▶ **TO DO**:
Among the lines of the material, copy those that hold the string "ECHO".

───── ENTRIES SUPPLIED ─────

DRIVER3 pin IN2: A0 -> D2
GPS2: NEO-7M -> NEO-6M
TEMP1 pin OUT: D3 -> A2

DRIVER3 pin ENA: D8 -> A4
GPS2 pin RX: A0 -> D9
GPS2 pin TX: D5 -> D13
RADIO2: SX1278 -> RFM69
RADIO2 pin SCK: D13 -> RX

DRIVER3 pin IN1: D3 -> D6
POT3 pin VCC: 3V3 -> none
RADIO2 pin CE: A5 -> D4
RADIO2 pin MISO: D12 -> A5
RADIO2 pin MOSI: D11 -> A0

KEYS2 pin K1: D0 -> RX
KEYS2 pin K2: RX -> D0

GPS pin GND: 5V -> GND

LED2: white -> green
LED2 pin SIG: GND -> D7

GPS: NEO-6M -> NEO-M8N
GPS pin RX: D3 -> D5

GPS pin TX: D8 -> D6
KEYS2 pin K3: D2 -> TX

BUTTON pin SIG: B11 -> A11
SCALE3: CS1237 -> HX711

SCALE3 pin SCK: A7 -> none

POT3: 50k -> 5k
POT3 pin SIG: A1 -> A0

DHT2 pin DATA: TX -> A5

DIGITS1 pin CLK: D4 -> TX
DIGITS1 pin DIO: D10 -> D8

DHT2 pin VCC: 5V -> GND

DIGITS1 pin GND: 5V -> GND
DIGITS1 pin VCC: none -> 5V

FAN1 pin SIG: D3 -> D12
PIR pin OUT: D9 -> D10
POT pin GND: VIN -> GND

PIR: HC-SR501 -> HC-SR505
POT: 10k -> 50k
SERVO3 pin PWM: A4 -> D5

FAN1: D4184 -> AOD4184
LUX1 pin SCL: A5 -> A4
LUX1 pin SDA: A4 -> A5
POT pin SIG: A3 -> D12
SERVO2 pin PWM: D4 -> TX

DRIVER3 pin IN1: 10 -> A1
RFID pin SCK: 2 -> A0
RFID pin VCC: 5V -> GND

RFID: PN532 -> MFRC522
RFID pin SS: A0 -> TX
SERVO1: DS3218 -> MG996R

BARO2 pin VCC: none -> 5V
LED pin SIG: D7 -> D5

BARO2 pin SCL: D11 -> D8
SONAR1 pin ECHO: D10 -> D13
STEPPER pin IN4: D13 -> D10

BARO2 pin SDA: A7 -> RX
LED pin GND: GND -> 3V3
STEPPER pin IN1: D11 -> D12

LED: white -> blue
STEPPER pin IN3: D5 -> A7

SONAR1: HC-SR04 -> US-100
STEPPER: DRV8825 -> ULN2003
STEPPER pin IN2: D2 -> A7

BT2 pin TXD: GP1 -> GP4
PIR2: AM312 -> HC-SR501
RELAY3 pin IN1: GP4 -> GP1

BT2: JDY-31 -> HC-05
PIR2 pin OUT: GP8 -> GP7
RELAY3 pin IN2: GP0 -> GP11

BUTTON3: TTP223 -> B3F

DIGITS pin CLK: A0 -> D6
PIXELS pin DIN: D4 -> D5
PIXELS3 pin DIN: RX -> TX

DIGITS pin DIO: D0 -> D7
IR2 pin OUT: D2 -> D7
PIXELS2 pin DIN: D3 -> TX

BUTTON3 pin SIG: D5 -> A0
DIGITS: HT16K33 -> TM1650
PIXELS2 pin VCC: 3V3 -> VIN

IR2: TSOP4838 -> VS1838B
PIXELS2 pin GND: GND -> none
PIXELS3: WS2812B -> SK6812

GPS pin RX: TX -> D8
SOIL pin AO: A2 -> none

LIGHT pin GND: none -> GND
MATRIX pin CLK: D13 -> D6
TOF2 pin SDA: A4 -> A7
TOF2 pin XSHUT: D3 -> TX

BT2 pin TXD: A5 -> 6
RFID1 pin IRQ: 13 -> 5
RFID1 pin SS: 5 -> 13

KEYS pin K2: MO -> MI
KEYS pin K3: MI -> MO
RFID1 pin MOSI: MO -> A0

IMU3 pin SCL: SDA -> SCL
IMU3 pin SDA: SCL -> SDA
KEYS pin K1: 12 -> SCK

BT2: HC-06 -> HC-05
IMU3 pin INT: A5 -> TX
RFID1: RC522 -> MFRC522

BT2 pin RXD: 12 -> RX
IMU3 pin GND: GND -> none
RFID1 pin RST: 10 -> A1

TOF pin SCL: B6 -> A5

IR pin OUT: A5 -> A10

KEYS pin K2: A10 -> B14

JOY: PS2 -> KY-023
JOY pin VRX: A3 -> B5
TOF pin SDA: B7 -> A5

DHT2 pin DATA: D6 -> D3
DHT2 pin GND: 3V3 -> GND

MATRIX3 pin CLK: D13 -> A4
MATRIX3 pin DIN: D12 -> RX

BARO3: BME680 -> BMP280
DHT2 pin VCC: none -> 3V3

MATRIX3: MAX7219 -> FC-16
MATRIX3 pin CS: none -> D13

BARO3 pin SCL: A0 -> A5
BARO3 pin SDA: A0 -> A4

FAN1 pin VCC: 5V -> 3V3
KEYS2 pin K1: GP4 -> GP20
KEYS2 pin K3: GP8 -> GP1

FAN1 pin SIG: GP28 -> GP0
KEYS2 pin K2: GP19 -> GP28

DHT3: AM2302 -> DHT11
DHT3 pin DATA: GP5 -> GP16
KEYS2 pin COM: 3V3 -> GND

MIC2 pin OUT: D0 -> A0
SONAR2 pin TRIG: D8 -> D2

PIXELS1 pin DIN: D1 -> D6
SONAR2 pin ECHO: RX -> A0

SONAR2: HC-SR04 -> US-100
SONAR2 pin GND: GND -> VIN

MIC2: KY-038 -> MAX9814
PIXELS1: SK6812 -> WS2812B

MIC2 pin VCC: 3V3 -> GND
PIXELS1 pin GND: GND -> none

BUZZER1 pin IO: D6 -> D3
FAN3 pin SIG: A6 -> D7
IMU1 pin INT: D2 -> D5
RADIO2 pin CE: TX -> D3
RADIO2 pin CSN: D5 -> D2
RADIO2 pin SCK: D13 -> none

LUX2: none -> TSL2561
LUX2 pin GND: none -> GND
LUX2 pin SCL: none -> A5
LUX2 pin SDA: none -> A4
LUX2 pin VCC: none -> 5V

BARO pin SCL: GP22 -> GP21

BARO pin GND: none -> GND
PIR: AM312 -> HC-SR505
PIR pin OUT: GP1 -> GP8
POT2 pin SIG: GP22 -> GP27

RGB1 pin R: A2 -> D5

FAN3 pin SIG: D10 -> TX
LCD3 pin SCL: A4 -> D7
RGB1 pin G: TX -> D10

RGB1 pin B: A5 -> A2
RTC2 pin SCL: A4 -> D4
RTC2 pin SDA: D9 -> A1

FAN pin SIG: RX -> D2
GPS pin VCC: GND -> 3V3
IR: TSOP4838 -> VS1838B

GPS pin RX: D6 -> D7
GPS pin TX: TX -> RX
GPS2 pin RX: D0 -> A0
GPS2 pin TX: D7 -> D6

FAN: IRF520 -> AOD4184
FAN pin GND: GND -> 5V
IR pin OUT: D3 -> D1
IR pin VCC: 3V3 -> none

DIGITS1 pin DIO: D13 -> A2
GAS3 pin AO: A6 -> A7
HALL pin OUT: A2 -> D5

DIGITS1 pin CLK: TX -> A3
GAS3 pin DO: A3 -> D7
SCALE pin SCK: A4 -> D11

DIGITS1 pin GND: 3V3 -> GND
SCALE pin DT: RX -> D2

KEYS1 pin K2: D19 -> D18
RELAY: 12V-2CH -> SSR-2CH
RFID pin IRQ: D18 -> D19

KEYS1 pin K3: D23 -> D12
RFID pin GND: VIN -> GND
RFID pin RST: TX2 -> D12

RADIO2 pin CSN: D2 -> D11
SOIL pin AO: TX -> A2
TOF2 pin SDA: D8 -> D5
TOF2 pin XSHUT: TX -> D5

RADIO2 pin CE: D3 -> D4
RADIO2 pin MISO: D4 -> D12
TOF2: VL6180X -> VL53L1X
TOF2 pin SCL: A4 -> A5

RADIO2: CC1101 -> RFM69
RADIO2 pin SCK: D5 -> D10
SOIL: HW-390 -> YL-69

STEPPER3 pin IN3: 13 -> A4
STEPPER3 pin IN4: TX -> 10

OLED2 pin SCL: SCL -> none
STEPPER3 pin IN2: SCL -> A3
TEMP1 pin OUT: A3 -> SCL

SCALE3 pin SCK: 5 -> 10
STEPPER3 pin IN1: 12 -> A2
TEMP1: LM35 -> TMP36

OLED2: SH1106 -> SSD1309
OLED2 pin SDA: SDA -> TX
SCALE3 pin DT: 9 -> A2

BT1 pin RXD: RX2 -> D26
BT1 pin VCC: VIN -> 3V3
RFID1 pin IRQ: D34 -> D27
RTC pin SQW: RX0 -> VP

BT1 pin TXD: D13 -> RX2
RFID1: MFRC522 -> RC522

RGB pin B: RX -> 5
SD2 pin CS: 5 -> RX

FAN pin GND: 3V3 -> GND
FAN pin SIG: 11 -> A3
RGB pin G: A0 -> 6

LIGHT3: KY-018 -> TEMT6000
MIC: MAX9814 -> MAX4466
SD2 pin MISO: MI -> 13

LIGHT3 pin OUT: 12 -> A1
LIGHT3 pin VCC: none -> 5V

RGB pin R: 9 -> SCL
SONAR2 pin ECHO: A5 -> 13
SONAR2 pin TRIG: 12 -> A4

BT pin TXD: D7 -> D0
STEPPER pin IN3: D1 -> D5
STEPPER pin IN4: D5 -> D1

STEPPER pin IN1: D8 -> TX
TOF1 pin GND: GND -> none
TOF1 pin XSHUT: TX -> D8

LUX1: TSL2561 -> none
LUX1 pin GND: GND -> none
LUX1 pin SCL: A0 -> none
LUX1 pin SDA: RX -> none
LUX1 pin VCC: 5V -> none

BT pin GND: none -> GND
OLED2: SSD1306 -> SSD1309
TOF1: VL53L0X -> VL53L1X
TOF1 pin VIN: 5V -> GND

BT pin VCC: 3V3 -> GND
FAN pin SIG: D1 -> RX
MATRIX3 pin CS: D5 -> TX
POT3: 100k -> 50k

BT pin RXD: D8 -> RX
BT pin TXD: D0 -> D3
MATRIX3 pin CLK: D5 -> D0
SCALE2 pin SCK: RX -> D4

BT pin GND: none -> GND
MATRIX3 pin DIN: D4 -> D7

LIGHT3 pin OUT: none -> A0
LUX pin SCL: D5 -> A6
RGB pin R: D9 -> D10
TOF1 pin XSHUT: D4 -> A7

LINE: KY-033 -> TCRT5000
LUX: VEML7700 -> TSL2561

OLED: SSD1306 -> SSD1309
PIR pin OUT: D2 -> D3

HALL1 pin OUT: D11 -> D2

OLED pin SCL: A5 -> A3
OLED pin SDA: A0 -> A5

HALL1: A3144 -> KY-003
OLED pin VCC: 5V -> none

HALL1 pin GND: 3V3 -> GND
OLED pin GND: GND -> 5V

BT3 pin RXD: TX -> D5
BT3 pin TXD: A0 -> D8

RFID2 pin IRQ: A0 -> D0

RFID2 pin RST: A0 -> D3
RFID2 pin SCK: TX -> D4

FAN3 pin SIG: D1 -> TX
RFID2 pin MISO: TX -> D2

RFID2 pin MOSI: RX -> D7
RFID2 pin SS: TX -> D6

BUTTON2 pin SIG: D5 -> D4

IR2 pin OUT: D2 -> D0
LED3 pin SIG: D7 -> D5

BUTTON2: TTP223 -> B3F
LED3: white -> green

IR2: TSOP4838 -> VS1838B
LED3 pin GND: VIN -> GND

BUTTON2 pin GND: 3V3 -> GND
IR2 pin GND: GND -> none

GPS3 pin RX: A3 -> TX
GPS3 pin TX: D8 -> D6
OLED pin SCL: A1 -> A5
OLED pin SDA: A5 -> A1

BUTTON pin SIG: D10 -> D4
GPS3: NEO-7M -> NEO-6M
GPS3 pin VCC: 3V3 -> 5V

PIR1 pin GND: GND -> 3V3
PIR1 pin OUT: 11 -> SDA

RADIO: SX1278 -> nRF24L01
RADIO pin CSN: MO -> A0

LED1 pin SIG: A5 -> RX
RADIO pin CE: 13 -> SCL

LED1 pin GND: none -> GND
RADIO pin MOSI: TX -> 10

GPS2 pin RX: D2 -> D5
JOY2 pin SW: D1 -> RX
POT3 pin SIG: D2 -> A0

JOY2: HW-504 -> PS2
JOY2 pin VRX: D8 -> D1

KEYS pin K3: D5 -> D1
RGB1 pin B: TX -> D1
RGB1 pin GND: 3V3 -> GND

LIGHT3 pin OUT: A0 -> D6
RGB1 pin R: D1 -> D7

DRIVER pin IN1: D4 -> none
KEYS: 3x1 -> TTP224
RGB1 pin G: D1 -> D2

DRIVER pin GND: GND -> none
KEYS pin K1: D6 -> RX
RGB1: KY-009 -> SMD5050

─────

▶ **ANSWER AREA**:
SONAR1 pin ECHO: D10 -> D13
SONAR2 pin ECHO: RX -> A0
SONAR2 pin ECHO: A5 -> 13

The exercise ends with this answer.